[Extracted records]
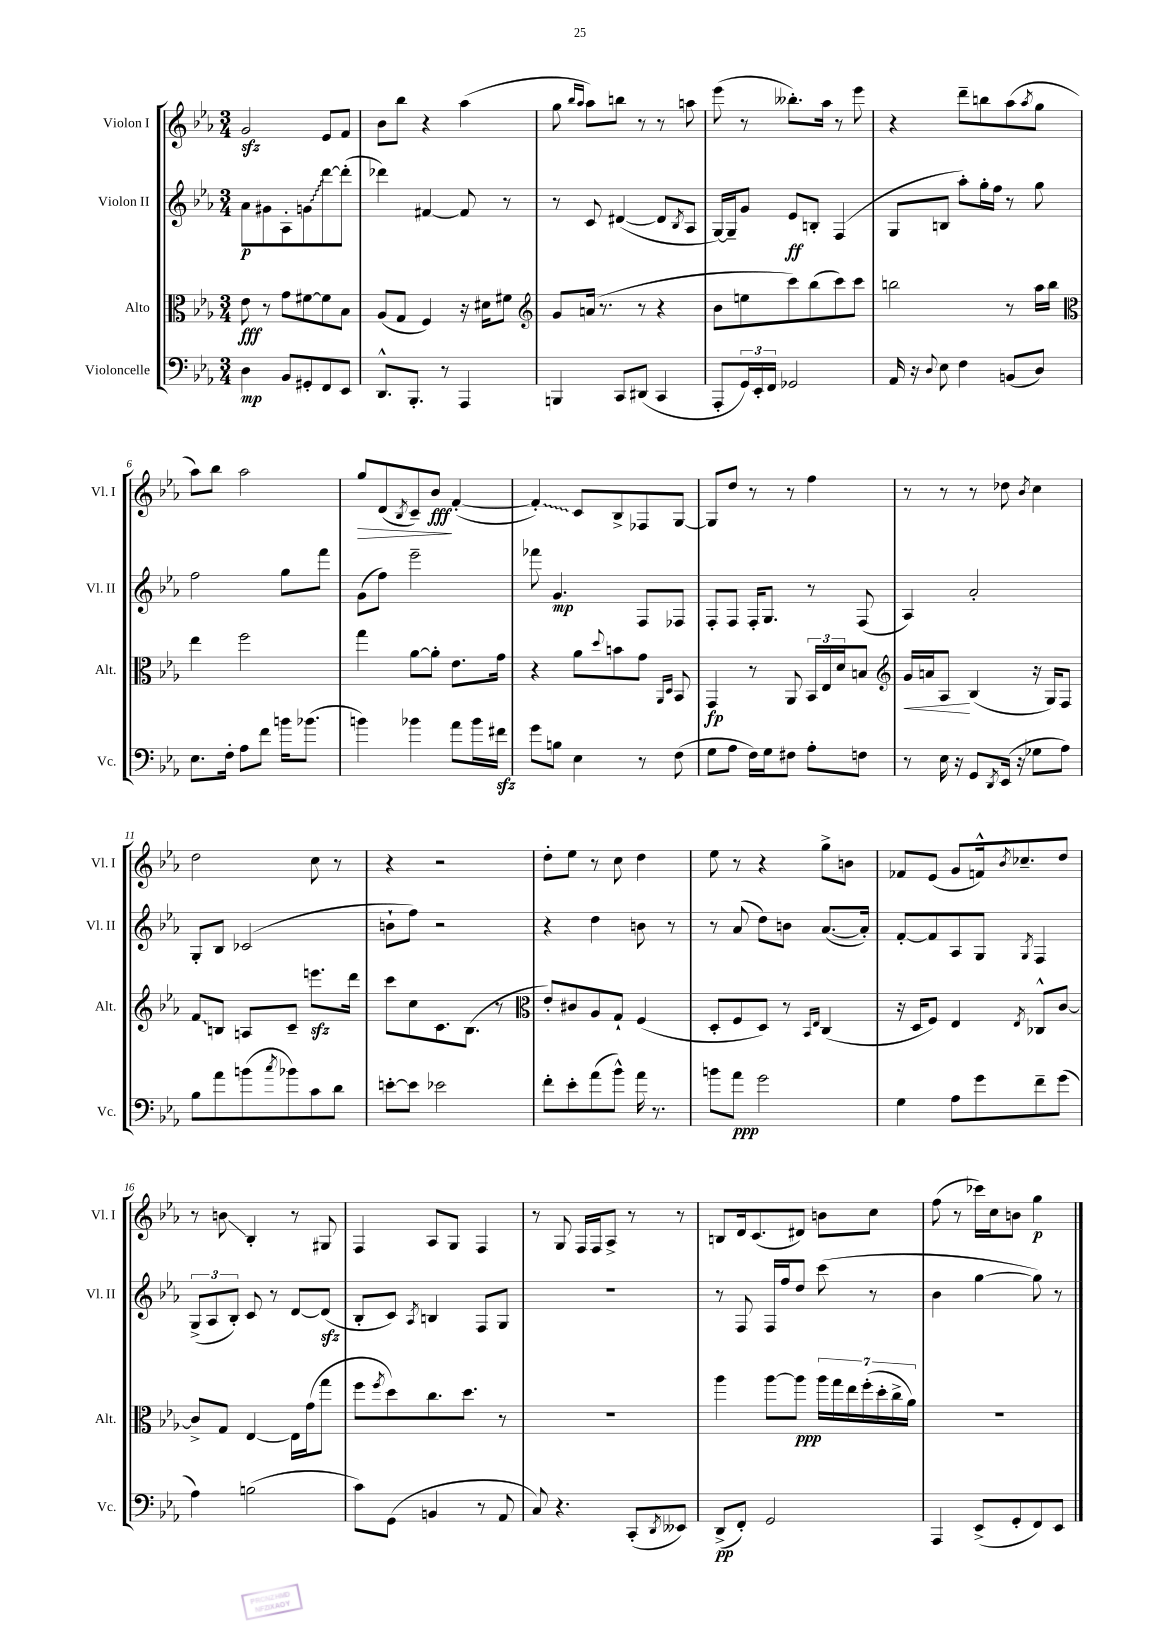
<<
\new StaffGroup <<
\new Staff = "s0" \with { instrumentName = "Violon I" shortInstrumentName = "Vl. I" } {
    \clef treble \key ees \major \numericTimeSignature \time 3/4
    g'2\sfz ees'8 f'8 |
    bes'8 bes''8 r4 aes''4( |
    g''8 \grace { bes''16 aes''16 } aes''8) b''8 r8 r8 a''8 |
    ees'''8( r8 beses''8.-.) aes''16 r8 ees'''8 |
    r4 d'''8-- b''8 aes''8( \acciaccatura { aes''8 } g''8 |
    aes''8) bes''8 aes''2 |
    g''8\> d'8( \acciaccatura { bes8 } c'8--) bes'8\fff\! f'4~-.( |
    \once \override Glissando.style = #'zigzag f'4-.\glissando) c'8 bes8-> fes8 g8~ |
    g8 d''8 r8 r8 f''4 |
    r8 r8 r8 des''8 \acciaccatura { bes'8 } c''4 |
    d''2 c''8 r8 |
    r4 r2 |
    d''8-. ees''8 r8 c''8 d''4 |
    ees''8 r8 r4 g''8-> b'8 |
    fes'8 ees'8( g'8 f'16-^) \acciaccatura { bes'8 } ces''8.-- d''8 |
    r8 b'8\glissando bes4-. r8 gis8 |
    f4 aes8 g8 f4 |
    r8 g8 f16 f16 aes8-> r8 r8 |
    b8 d'16 c'8.( dis'8) b'8 c''8 |
    f''8( r8 ces'''16) c''16 b'8 g''4\p \bar "|." |
}
\new Staff = "s1" \with { instrumentName = "Violon II" shortInstrumentName = "Vl. II" } {
    \clef treble \key ees \major \numericTimeSignature \time 3/4
    aes'8\p gis'8 aes8-. \once \override Glissando.style = #'zigzag g'8\glissando d'''8~ d'''8-.( |
    des'''4) fis'4~ fis'8 r8 |
    r8 c'8 dis'4~( dis'8 \acciaccatura { bes8 } aes8 |
    g16~) g16-- g'8 ees'8\ff b8-. f4( |
    g8 b8 aes''8-.) g''16-. f''16 r8 g''8 |
    f''2 g''8 f'''8 |
    g'8( f''8) ees'''2-- |
    fes'''8 g'4.\mp f8 fes8 |
    f8-. f8 f16-. g8. r8 f8( |
    aes4) aes'2-. |
    g8-. bes8 ces'2( |
    b'8-! f''8) r2 |
    r4 d''4 b'8 r8 |
    r8 aes'8( d''8) b'8 aes'8.~( aes'16-.) |
    f'8~-. f'8 aes8 g8 \acciaccatura { g8 } f4 |
    \tuplet 3/2 { g8->( aes8 bes8-.) } c'8 r8 d'8~ d'8\sfz( |
    bes8-. c'8) \acciaccatura { aes8 } b4 f8 g8 |
    R2. |
    r8 f8 f16 f''16 d''8 c'''8( r8 |
    bes'4 g''4~ g''8) r8 \bar "|." |
}
\new Staff = "s2" \with { instrumentName = "Alto" shortInstrumentName = "Alt." } {
    \clef alto \key ees \major \numericTimeSignature \time 3/4
    ees'8\fff r8 g'8 fis'8~ fis'8 bes8 |
    aes8( g8 f4) r16 dis'16 fis'8 |
    \clef treble g'8 a'16( r8. r8 r4 |
    bes'8 e''8 c'''8) bes''8( c'''8) c'''8 |
    b''2 r8 aes''16 b''16 |
    \clef alto ees''4 f''2 |
    g''4 aes'8~ aes'8-. ees'8. g'16 |
    r4 aes'8 \appoggiatura { d''8 } b'8 g'8 \grace { aes,16 d16 } bes,8 |
    g,4\fp r8 aes,8 \tuplet 3/2 { bes,16 ees16 d'16 } b8 |
    \clef treble g'16\< a'16 aes8\! bes4( r16 g16) f8 |
    \once \override Glissando.style = #'zigzag f'8\glissando b8 a8 c'8-- e'''8.\sfz d'''16 |
    c'''8 c''8 c'8. bes8.( r8 |
    \clef alto ees'8-.) cis'8 aes8 g8-! f4( |
    d8-. f8 d8) r8 \grace { bes,16 ees16 } c4( |
    r16 d16 f8) ees4 \acciaccatura { ees8 } ces8-^ c'8~ |
    c'8-> g8 ees4~ ees16 g'16( g''8 |
    f''8 \acciaccatura { f''8 } d''8) c''8. d''8. r8 |
    R2. |
    aes''4 aes''8~ aes''8\ppp \tuplet 7/4 { aes''16 g''16 ees''16 f''16-.( d''16-. c''16-> aes'16) } |
    R2. \bar "|." |
}
\new Staff = "s3" \with { instrumentName = "Violoncelle" shortInstrumentName = "Vc." } {
    \clef bass \key ees \major \numericTimeSignature \time 3/4
    d4\mp bes,8 gis,8-. f,8 ees,8 |
    d,8.-^ bes,,8.-. r8 aes,,4 |
    b,,4 c,8 dis,8( c,4 |
    aes,,8-. \tuplet 3/2 { g,16) ees,16-. f,16 } ges,2 |
    aes,16 r16 \appoggiatura { d8 } ees8 f4 b,8( d8) |
    ees8. f16-. aes8 f'8 b'16 bes'8.( |
    b'4) bes'4 aes'8 bes'16 fis'16\sfz |
    g'8 b8 ees4 r8 f8( |
    g8 aes8 f16) g16 fis8 aes8-. f8 |
    r8 ees16 r16 g,8 \acciaccatura { d,8 } ees,16( r16 ges8 aes8) |
    bes8 aes'8 b'8( \acciaccatura { c''8 } bes'8) c'8 d'8 |
    e'8~-. e'8 ees'2 |
    f'8-. ees'8-. aes'8( bes'8-^) aes'16 r8. |
    b'8 aes'8\ppp g'2 |
    g4 aes8 g'8 f'8-- g'8( |
    aes4) b2( |
    c'8) g,8( b,4 r8 aes,8 |
    c8) r4. c,8-.( \acciaccatura { d,8 } eeses,8) |
    d,8->\pp( f,8-.) g,2 |
    aes,,4 ees,8->( g,8-. f,8) ees,8 \bar "|." |
}
>>
>>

[Work instructions] Copy the material from its very first line down to and including the line that contains "d''2 c''8 r8 |", leaving the pictures out of your answer.

[The result]
<<
\new StaffGroup <<
\new Staff = "s0" \with { instrumentName = "Violon I" shortInstrumentName = "Vl. I" } {
    \clef treble \key ees \major \numericTimeSignature \time 3/4
    g'2\sfz ees'8 f'8 |
    bes'8 bes''8 r4 aes''4( |
    g''8 \grace { bes''16 aes''16 } aes''8) b''8 r8 r8 a''8 |
    ees'''8( r8 beses''8.-.) aes''16 r8 ees'''8 |
    r4 d'''8-- b''8 aes''8( \acciaccatura { aes''8 } g''8 |
    aes''8) bes''8 aes''2 |
    g''8\> d'8( \acciaccatura { bes8 } c'8--) bes'8\fff\! f'4~-.( |
    \once \override Glissando.style = #'zigzag f'4-.\glissando) c'8 bes8-> fes8 g8~ |
    g8 d''8 r8 r8 f''4 |
    r8 r8 r8 des''8 \acciaccatura { bes'8 } c''4 |
    d''2 c''8 r8 |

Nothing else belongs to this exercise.